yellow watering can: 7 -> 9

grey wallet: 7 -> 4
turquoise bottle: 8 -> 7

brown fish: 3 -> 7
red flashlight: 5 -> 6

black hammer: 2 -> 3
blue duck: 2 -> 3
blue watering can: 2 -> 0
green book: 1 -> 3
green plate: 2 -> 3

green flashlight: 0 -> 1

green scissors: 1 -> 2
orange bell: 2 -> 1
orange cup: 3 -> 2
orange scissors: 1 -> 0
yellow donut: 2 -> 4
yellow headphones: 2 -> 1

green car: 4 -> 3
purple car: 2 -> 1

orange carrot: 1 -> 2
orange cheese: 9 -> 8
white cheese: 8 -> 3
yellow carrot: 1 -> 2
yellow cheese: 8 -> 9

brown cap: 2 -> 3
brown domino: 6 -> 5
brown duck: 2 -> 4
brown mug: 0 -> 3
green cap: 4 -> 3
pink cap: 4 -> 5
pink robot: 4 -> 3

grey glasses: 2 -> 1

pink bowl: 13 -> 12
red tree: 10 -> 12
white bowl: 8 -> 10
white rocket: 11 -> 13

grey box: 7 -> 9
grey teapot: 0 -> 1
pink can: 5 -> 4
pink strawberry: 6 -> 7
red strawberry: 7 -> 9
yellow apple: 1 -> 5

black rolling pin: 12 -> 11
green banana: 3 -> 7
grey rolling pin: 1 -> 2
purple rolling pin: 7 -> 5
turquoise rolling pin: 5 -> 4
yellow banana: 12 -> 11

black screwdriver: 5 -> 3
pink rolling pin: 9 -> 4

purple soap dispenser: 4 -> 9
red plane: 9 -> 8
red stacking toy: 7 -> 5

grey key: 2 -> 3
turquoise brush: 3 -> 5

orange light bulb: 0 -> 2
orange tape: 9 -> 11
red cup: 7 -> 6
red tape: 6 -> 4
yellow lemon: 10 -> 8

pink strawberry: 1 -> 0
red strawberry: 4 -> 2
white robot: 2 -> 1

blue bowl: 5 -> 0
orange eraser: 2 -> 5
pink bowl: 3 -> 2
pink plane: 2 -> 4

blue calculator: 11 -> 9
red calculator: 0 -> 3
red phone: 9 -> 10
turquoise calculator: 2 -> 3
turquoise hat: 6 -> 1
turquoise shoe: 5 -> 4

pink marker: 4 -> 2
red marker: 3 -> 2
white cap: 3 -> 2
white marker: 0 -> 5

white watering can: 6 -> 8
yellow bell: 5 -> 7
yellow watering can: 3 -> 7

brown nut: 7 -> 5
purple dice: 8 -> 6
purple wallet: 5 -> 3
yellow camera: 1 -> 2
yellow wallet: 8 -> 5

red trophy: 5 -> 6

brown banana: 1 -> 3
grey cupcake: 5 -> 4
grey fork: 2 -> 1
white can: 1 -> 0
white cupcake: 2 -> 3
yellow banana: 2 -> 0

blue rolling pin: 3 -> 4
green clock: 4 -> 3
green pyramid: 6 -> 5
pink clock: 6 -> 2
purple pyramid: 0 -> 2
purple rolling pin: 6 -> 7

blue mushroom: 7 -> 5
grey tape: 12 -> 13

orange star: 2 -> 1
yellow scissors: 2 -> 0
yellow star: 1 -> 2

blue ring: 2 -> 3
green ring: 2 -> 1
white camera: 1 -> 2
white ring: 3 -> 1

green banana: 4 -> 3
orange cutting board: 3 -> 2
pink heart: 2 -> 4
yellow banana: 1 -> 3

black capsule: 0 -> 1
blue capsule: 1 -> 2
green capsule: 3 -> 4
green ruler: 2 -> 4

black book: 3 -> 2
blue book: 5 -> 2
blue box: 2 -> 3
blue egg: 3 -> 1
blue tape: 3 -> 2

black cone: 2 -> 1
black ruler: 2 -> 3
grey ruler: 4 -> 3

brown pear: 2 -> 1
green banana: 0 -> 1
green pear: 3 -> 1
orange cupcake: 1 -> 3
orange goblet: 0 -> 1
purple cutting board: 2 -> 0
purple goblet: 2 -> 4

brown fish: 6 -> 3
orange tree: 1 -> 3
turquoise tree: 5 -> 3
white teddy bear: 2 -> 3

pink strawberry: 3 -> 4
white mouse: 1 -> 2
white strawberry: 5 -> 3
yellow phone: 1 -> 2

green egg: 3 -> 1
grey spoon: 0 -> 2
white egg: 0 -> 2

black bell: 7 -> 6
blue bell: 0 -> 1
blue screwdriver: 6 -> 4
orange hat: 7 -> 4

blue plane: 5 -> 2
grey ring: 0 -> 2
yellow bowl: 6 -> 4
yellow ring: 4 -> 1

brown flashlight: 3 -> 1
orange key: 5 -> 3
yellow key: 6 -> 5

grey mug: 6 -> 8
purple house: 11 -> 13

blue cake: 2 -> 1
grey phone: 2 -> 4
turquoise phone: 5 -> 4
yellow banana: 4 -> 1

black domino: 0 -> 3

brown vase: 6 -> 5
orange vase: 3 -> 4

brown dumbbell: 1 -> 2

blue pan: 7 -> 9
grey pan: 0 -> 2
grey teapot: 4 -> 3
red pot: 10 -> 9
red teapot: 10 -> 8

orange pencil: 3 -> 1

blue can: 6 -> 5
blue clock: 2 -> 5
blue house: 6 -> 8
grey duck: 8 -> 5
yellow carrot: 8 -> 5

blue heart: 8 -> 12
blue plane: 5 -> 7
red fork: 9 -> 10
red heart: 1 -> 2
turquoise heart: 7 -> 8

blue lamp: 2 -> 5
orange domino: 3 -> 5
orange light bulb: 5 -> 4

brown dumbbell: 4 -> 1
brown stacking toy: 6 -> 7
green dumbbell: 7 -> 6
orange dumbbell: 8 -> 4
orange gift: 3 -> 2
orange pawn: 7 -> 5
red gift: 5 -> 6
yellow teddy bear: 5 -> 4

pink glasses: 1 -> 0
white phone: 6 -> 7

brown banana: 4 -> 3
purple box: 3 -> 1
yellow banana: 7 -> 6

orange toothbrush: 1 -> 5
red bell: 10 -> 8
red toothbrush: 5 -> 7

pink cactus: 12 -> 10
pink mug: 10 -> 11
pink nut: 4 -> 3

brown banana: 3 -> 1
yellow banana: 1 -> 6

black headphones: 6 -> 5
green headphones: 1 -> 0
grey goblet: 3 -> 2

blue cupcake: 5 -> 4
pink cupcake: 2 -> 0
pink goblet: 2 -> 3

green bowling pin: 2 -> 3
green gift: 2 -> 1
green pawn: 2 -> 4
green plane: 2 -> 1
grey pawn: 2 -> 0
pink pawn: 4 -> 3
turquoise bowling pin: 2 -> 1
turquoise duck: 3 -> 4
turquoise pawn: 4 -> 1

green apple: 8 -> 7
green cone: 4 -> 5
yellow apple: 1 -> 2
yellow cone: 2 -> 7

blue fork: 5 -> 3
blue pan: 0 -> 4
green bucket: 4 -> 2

— Task objective —
In the listing above, find the line with "grey wallet: 7 -> 4" and the line with "brown cap: 2 -> 3"; set down exactly those two lines and every line between them, nothing more.

— Problem solution —
grey wallet: 7 -> 4
turquoise bottle: 8 -> 7

brown fish: 3 -> 7
red flashlight: 5 -> 6

black hammer: 2 -> 3
blue duck: 2 -> 3
blue watering can: 2 -> 0
green book: 1 -> 3
green plate: 2 -> 3

green flashlight: 0 -> 1

green scissors: 1 -> 2
orange bell: 2 -> 1
orange cup: 3 -> 2
orange scissors: 1 -> 0
yellow donut: 2 -> 4
yellow headphones: 2 -> 1

green car: 4 -> 3
purple car: 2 -> 1

orange carrot: 1 -> 2
orange cheese: 9 -> 8
white cheese: 8 -> 3
yellow carrot: 1 -> 2
yellow cheese: 8 -> 9

brown cap: 2 -> 3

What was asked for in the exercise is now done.